Scene difference descriptions:

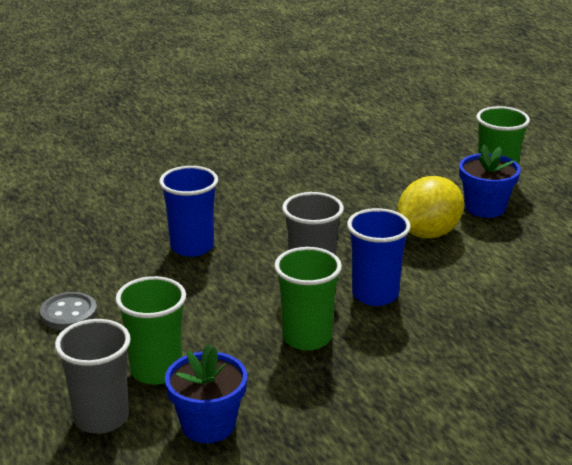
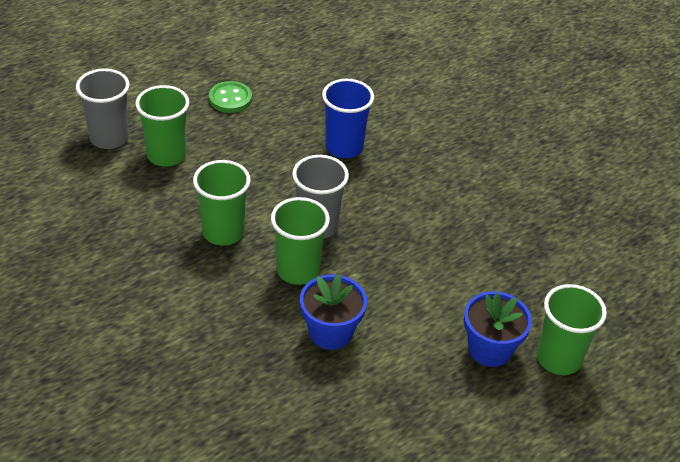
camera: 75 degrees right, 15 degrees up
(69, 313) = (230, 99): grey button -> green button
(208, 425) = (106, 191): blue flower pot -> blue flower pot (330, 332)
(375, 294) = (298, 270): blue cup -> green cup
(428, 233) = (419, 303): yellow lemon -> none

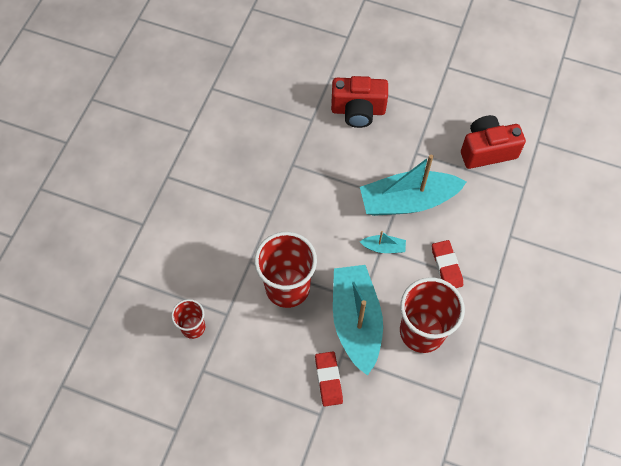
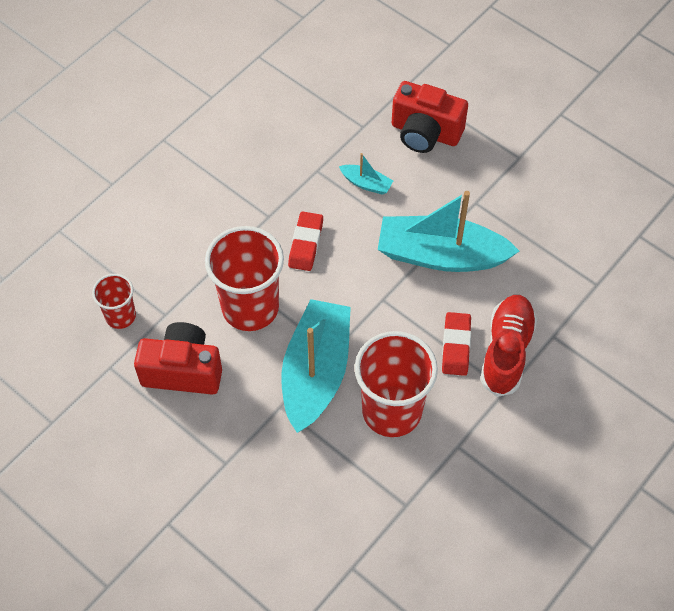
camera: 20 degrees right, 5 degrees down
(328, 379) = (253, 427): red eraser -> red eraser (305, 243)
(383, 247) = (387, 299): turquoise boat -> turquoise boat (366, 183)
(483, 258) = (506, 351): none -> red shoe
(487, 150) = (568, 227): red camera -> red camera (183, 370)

**WHAT IS EXPECTED:** The records must appear again word for word, though none of their pictures should.

**ANSWER SECTION:**
camera: 75 degrees right, 15 degrees up
(69, 313) = (230, 99): grey button -> green button
(208, 425) = (106, 191): blue flower pot -> blue flower pot (330, 332)
(375, 294) = (298, 270): blue cup -> green cup
(428, 233) = (419, 303): yellow lemon -> none

camera: 20 degrees right, 5 degrees down
(328, 379) = (253, 427): red eraser -> red eraser (305, 243)
(383, 247) = (387, 299): turquoise boat -> turquoise boat (366, 183)
(483, 258) = (506, 351): none -> red shoe
(487, 150) = (568, 227): red camera -> red camera (183, 370)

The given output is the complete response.